## Task details
Your task is to copy each line of the material below that includes "diode".

## Data for review
-*-

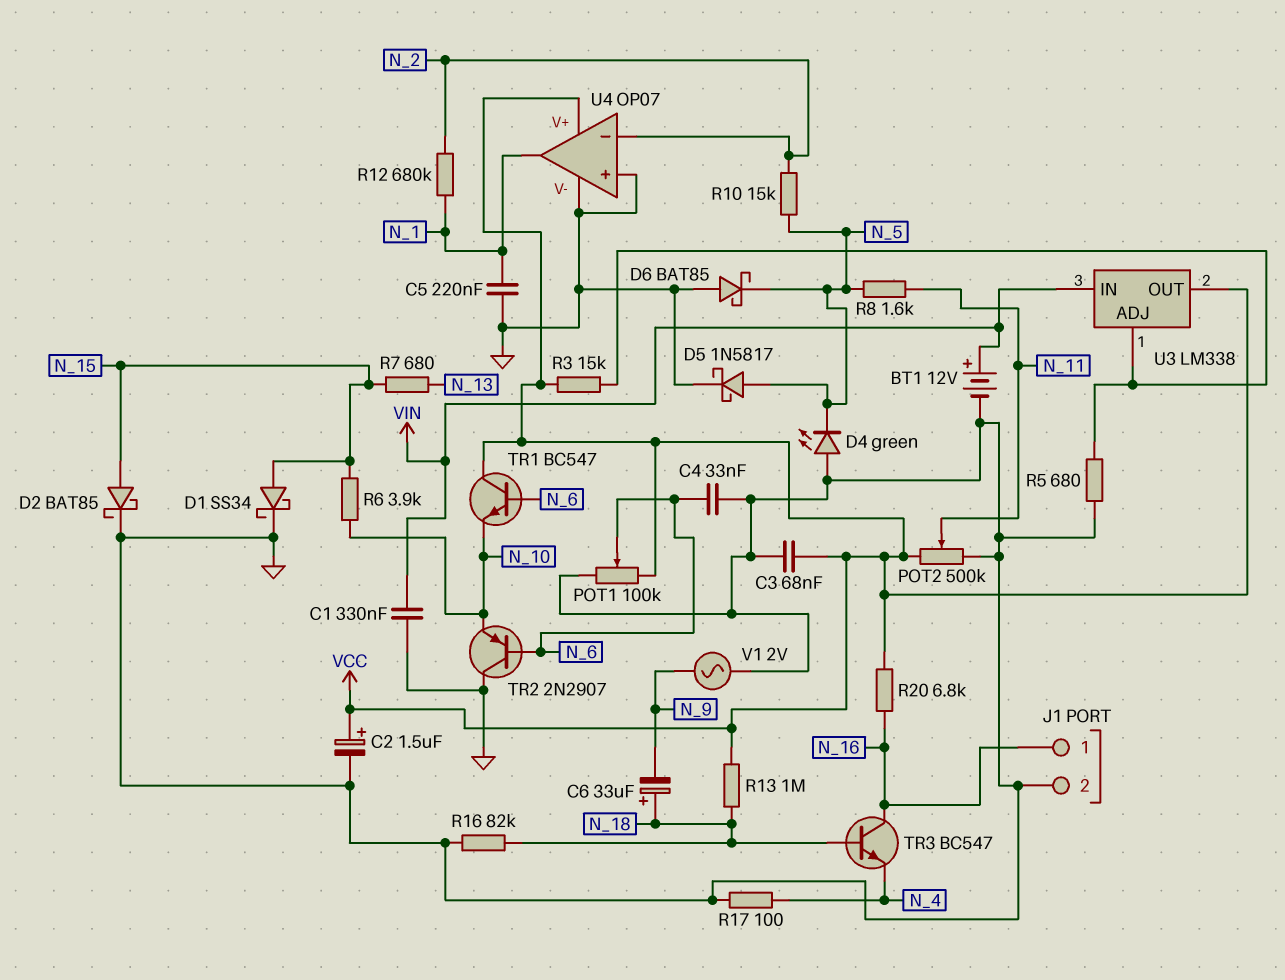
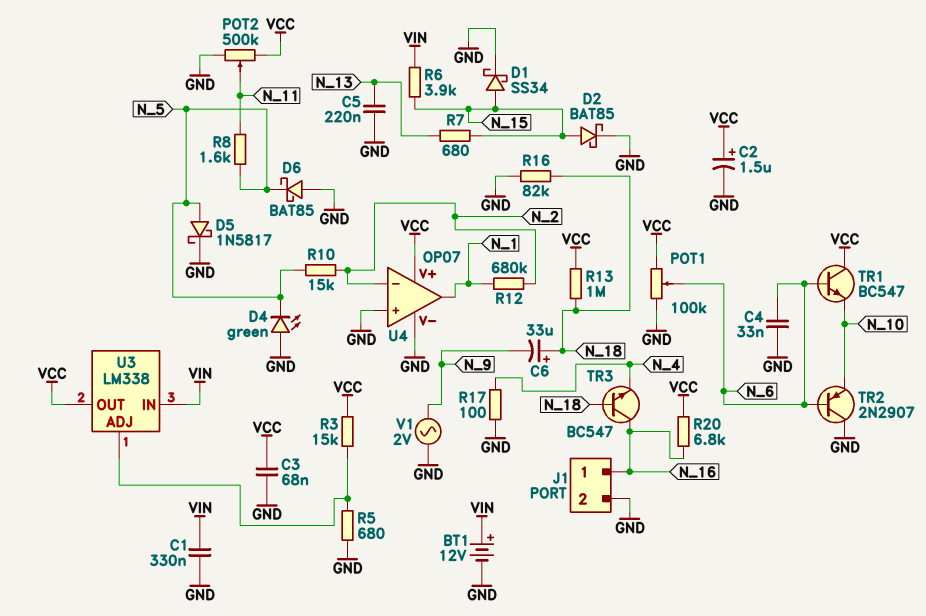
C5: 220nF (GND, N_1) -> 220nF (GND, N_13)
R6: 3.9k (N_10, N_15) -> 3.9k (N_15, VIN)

-*-

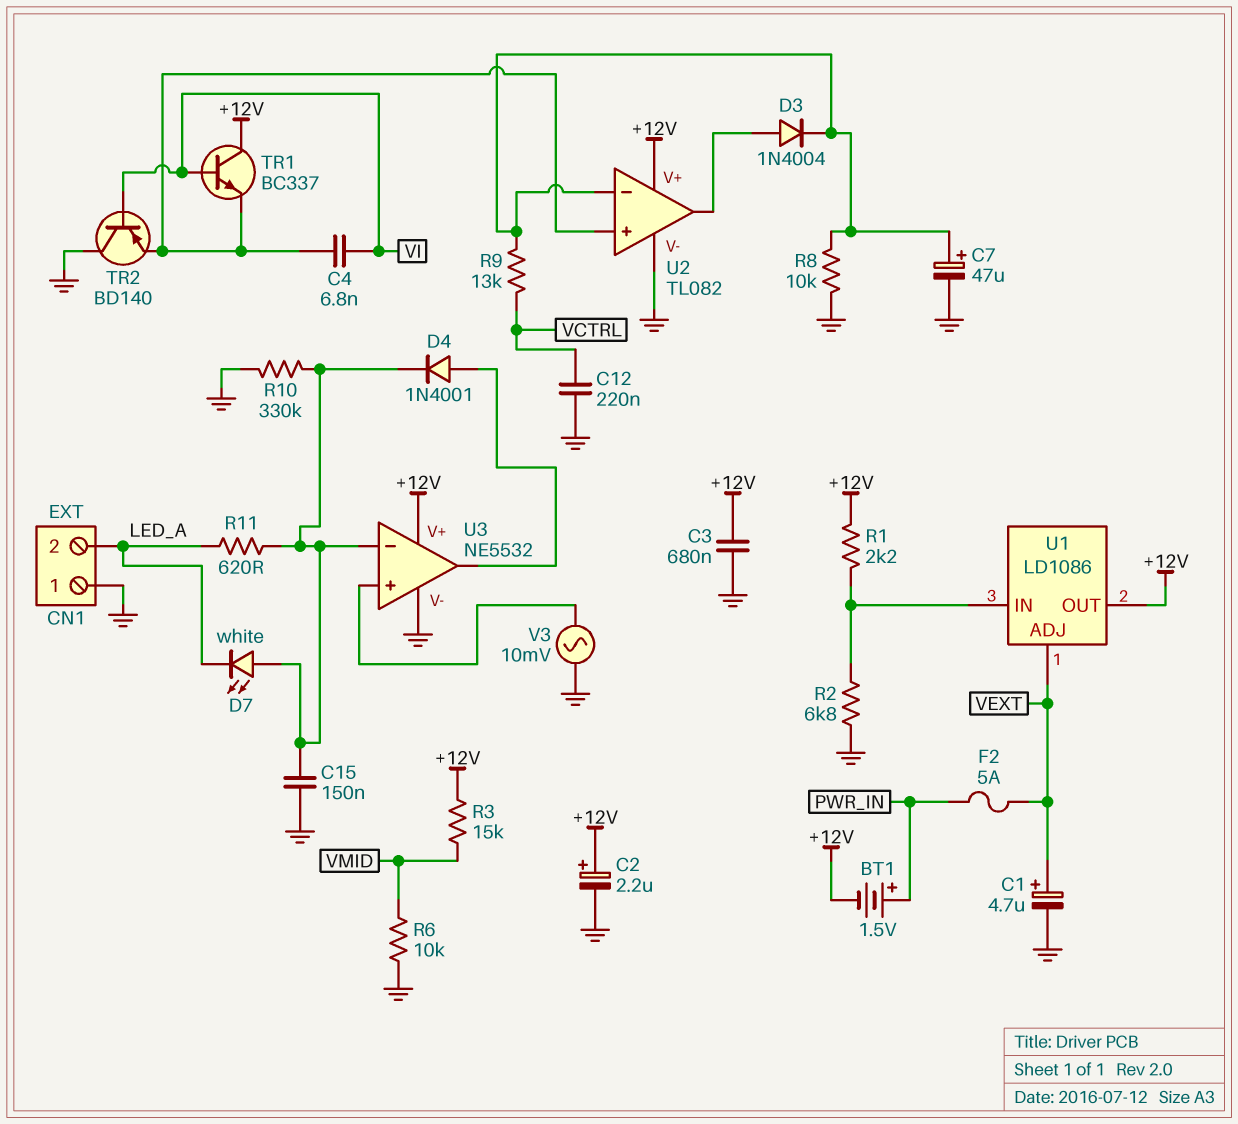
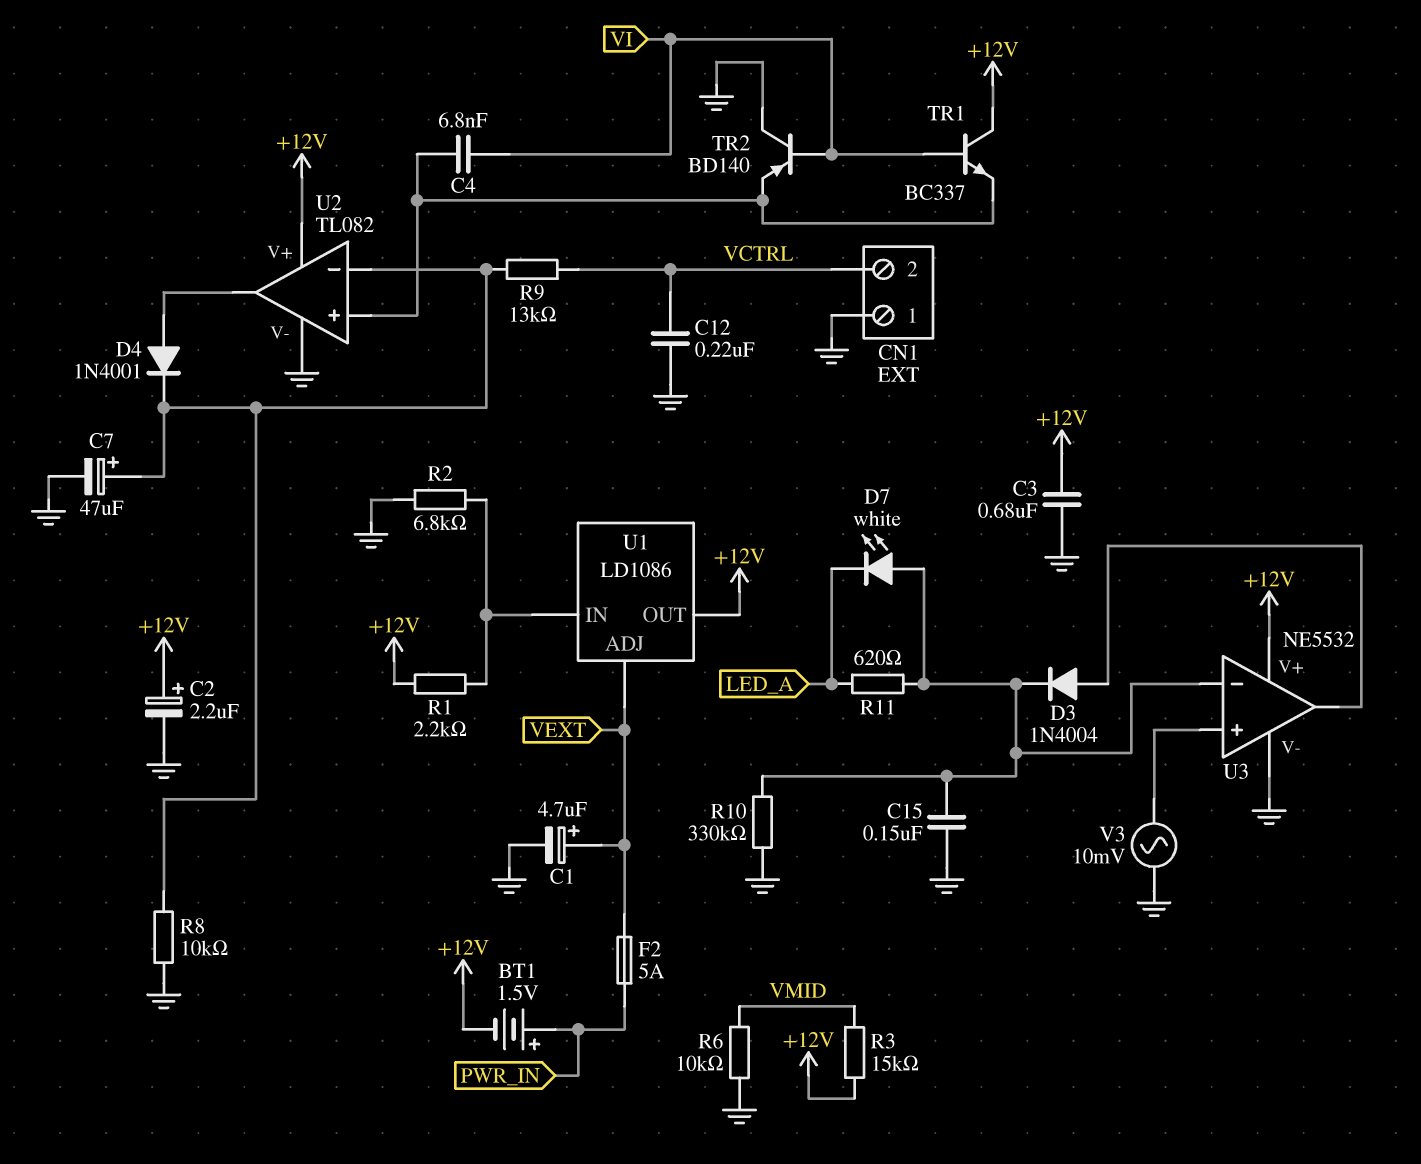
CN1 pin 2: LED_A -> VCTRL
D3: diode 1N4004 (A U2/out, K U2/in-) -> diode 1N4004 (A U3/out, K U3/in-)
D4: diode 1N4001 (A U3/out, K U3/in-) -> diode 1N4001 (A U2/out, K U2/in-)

-*-

## Task answer
D3: diode 1N4004 (A U2/out, K U2/in-) -> diode 1N4004 (A U3/out, K U3/in-)
D4: diode 1N4001 (A U3/out, K U3/in-) -> diode 1N4001 (A U2/out, K U2/in-)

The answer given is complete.